## DATA PROVIDED:
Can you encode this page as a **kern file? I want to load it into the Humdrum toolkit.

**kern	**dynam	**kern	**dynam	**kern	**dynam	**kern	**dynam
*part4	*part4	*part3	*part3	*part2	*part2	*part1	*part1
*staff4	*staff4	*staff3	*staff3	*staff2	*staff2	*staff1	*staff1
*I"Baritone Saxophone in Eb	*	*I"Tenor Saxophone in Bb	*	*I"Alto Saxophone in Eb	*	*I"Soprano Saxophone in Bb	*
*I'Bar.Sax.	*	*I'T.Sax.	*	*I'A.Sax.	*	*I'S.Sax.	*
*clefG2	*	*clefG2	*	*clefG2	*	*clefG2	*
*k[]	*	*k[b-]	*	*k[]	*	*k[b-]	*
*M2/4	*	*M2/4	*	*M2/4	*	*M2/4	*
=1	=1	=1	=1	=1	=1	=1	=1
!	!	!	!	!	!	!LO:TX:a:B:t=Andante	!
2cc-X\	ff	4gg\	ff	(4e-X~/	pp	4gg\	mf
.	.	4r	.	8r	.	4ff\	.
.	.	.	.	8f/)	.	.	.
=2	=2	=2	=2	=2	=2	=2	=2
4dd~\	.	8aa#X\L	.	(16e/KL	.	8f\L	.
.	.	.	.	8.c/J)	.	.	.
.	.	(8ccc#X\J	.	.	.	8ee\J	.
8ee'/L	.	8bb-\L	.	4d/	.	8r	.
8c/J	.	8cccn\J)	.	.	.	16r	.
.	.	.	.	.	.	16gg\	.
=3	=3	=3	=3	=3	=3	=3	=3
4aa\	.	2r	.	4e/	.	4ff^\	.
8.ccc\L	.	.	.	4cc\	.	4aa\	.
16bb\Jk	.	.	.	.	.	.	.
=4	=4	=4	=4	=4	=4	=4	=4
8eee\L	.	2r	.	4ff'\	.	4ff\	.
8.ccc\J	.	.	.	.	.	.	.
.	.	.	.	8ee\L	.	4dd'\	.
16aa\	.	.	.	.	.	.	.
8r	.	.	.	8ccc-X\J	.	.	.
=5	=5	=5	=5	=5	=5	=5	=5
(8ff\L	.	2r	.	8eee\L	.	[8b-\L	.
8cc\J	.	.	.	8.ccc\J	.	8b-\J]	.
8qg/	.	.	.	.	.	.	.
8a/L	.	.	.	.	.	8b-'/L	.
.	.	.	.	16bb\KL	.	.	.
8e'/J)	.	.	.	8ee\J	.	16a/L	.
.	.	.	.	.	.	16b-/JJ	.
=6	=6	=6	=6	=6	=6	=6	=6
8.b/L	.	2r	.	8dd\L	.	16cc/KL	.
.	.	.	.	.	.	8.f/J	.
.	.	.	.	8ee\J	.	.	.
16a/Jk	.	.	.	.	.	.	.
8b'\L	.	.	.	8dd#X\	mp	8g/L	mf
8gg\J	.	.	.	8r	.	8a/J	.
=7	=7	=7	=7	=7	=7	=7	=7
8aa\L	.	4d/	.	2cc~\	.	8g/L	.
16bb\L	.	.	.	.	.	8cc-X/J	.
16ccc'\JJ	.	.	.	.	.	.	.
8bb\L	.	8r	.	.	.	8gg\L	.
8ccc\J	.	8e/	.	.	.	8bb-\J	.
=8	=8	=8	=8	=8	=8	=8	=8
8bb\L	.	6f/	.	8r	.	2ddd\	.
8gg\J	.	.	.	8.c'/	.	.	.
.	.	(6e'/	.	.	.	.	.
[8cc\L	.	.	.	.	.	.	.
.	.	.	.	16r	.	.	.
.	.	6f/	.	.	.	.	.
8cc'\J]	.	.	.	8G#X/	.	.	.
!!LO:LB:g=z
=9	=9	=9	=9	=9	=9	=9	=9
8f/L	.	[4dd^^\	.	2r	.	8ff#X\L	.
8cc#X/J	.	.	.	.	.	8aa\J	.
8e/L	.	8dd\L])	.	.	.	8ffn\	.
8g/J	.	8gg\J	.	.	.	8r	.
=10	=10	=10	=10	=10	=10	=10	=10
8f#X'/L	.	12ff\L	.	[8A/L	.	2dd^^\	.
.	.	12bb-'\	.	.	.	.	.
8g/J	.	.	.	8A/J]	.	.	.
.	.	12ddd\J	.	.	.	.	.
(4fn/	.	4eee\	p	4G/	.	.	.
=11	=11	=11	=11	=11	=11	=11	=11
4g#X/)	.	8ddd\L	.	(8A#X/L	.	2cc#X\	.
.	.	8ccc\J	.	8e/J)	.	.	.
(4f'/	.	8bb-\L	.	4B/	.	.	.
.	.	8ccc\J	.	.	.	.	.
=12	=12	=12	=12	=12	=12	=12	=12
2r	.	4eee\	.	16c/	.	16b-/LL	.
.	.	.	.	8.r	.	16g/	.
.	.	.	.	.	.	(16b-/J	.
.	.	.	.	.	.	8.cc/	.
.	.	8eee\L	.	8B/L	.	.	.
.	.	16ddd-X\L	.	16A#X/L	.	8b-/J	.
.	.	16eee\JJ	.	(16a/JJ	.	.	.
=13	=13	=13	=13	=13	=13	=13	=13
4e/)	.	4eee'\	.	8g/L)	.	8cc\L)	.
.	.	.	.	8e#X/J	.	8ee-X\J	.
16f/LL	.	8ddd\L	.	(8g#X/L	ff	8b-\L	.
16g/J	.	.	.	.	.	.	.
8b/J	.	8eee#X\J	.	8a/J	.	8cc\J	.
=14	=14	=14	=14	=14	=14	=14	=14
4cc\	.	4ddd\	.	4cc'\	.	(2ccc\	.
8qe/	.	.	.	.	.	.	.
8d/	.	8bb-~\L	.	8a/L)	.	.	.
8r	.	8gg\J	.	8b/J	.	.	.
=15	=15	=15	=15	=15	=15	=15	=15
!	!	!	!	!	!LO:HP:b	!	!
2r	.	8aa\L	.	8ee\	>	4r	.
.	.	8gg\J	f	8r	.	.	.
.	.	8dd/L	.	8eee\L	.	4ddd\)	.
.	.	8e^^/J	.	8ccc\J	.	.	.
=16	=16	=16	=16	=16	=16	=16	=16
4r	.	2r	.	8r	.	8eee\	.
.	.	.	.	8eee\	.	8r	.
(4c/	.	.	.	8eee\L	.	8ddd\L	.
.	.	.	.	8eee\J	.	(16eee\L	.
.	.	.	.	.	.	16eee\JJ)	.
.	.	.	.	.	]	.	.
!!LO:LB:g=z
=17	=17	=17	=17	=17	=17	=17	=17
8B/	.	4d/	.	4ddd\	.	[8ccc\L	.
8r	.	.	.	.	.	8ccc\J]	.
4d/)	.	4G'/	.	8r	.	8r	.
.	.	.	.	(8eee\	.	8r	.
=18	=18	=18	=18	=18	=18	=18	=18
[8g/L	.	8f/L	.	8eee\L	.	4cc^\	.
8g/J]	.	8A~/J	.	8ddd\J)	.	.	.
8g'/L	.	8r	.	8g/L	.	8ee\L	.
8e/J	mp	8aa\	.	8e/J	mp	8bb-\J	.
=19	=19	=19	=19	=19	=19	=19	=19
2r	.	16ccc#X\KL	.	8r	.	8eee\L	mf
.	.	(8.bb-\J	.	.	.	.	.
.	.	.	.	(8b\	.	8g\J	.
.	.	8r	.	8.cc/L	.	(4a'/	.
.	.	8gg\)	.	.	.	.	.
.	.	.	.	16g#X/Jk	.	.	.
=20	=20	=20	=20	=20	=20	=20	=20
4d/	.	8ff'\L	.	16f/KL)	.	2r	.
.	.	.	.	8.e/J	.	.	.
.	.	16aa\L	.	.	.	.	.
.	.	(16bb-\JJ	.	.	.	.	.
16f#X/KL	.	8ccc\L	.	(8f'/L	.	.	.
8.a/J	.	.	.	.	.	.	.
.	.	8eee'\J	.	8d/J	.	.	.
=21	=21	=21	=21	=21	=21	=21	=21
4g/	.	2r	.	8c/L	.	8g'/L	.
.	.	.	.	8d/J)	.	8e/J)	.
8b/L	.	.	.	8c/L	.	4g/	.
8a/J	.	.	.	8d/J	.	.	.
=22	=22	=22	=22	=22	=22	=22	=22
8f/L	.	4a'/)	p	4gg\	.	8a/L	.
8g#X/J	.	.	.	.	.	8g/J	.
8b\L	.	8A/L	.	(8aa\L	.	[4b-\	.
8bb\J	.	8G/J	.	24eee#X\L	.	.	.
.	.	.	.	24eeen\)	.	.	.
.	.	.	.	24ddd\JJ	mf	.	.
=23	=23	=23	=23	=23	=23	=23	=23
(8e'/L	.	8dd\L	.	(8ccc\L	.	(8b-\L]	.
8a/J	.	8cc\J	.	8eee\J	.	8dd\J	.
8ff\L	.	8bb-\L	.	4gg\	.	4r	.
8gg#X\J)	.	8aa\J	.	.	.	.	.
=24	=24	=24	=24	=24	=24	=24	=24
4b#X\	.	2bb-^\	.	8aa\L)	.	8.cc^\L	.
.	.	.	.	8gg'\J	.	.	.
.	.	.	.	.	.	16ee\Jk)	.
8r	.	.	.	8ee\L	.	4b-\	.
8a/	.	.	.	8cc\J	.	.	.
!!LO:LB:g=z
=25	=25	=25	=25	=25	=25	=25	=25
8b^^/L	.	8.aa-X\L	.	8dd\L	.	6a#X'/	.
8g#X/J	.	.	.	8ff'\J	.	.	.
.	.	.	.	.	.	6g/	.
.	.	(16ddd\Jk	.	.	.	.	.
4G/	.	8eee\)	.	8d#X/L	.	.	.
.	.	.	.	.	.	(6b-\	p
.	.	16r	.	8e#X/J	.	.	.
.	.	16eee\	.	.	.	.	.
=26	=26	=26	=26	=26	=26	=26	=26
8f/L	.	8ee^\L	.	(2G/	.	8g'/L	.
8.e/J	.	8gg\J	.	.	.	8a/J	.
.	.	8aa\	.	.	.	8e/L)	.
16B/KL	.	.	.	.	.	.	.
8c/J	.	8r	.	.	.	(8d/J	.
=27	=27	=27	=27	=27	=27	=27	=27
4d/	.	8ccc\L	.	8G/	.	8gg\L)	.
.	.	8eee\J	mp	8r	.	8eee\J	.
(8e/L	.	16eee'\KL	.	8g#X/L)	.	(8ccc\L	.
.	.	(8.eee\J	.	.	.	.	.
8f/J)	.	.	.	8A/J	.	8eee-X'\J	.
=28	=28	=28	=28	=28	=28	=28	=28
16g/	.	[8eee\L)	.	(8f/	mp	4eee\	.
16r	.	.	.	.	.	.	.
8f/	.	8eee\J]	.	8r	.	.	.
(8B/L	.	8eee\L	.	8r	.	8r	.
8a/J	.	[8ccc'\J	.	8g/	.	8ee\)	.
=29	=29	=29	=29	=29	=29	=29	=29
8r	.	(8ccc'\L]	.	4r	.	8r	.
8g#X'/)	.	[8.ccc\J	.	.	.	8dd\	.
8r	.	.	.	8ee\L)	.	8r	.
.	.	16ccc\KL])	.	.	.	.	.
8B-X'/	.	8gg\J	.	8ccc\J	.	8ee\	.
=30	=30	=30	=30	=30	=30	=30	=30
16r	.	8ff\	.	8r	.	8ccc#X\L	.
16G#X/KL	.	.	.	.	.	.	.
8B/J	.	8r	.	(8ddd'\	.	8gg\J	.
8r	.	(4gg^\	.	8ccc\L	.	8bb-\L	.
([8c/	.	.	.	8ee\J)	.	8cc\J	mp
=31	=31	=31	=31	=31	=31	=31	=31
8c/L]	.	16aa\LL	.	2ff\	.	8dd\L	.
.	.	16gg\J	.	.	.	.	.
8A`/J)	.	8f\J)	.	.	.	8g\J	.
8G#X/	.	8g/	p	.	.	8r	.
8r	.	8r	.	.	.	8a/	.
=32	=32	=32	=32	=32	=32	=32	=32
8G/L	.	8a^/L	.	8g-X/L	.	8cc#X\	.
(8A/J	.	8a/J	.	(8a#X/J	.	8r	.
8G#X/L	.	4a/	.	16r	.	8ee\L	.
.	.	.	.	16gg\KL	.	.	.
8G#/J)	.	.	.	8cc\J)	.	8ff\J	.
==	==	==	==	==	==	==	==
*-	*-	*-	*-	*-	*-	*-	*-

## INSTRUCTIONS FOR THE TASK:
How many lines above contain the string "kern"? Case counts. Reply with the number only.

## SOLUTION TO THE EXERCISE:
2